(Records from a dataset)
◆ ◆ ◆ ◆

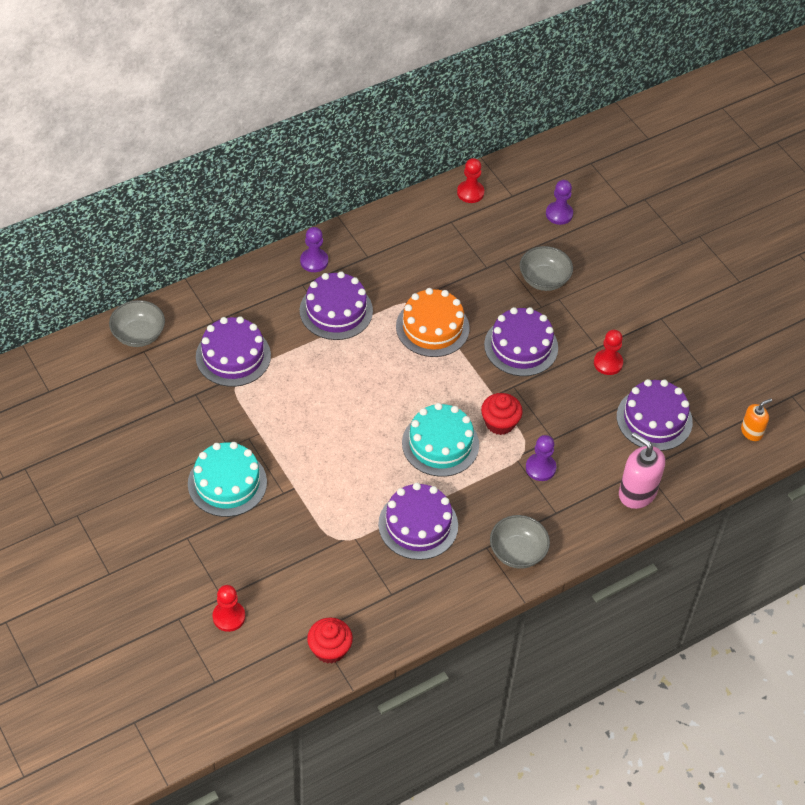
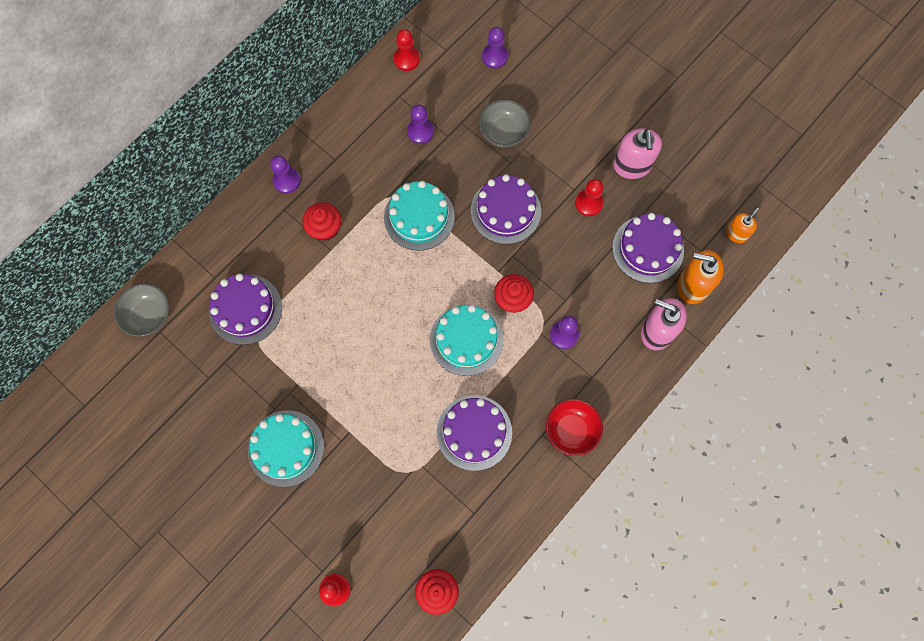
camera: 15 degrees left, 20 degrees up
(336, 311) = (325, 228): purple cake -> red cupcake
(432, 327) = (419, 217): orange cake -> turquoise cake
(461, 256) = (420, 132): none -> purple pawn
(517, 552) = (571, 430): grey bowl -> red bowl
(664, 343) = (632, 166): none -> pink soap dispenser
(689, 464) = (692, 286): none -> orange soap dispenser

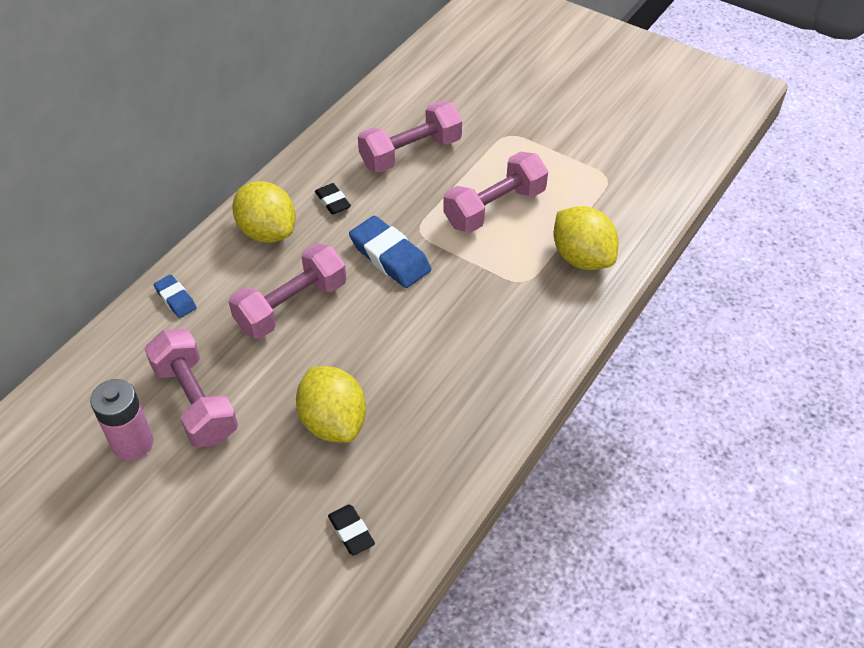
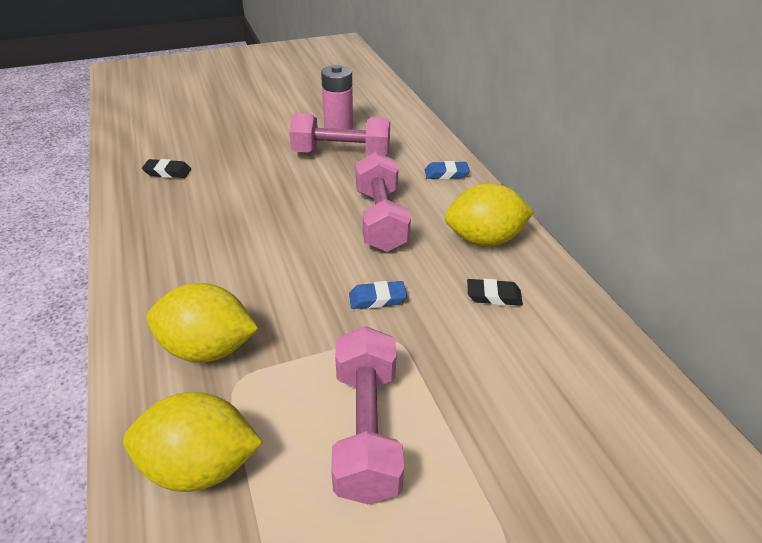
camera: 125 degrees right, 10 degrees down
(333, 422) = (250, 196): yellow lemon -> yellow lemon (208, 348)
(390, 257) = (377, 298): blue eraser -> blue eraser, size x0.55
(410, 153) = (536, 403): pink dumbbell -> none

◆ ◆ ◆ ◆

* **What to work on**:
What is needed is an exact copy of the lines from the one containing "(333, 422) = (250, 196): yellow" through the last line of the records, and nothing else.

* **Output of the task**:
(333, 422) = (250, 196): yellow lemon -> yellow lemon (208, 348)
(390, 257) = (377, 298): blue eraser -> blue eraser, size x0.55
(410, 153) = (536, 403): pink dumbbell -> none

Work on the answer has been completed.